[Start of section]

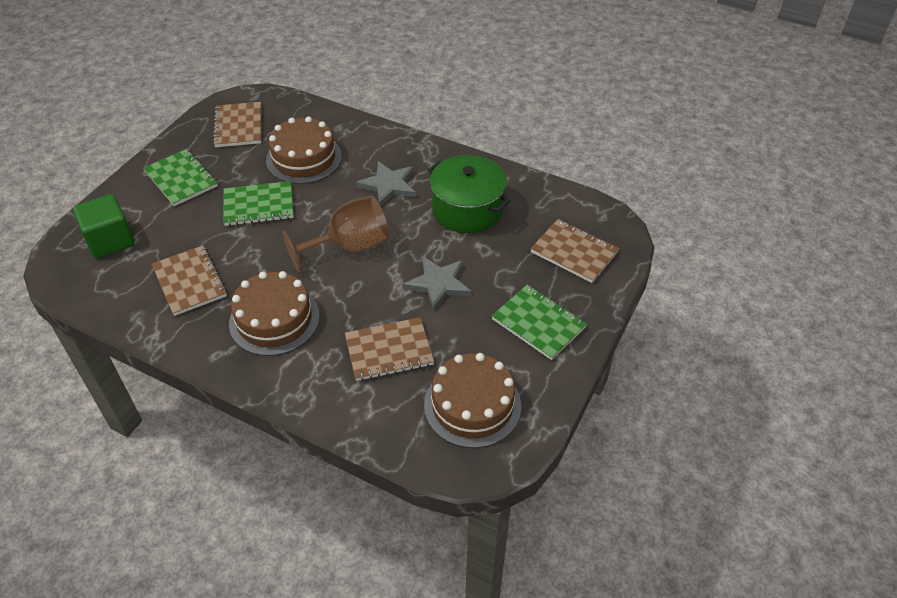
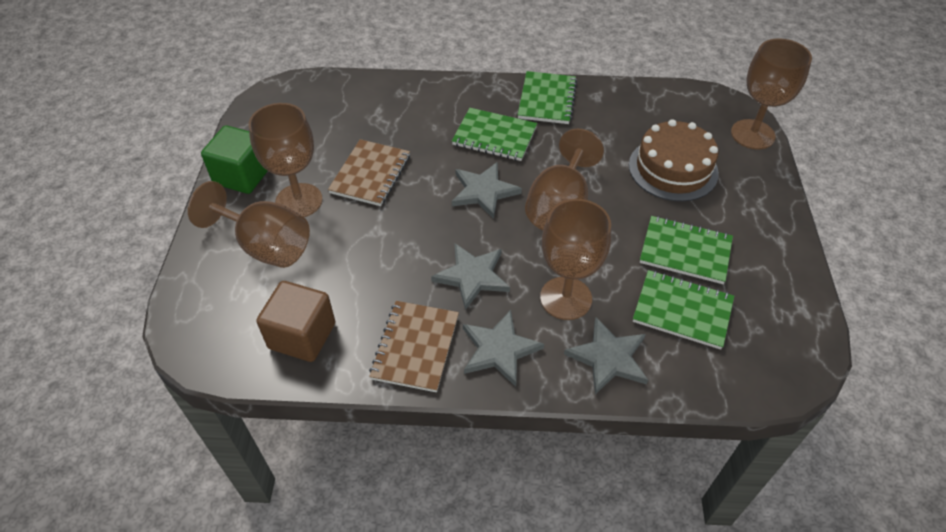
brown cake: 3 -> 1
brown cube: 0 -> 1
brown goblet: 1 -> 5
brown notebook: 4 -> 2
green notebook: 3 -> 4
green pot: 1 -> 0
grey star: 2 -> 4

[End of section]

THE TASK:
Exactly as they stand, the entries must be written out again, pictures excluded.

ANSWER SPACE:
brown cake: 3 -> 1
brown cube: 0 -> 1
brown goblet: 1 -> 5
brown notebook: 4 -> 2
green notebook: 3 -> 4
green pot: 1 -> 0
grey star: 2 -> 4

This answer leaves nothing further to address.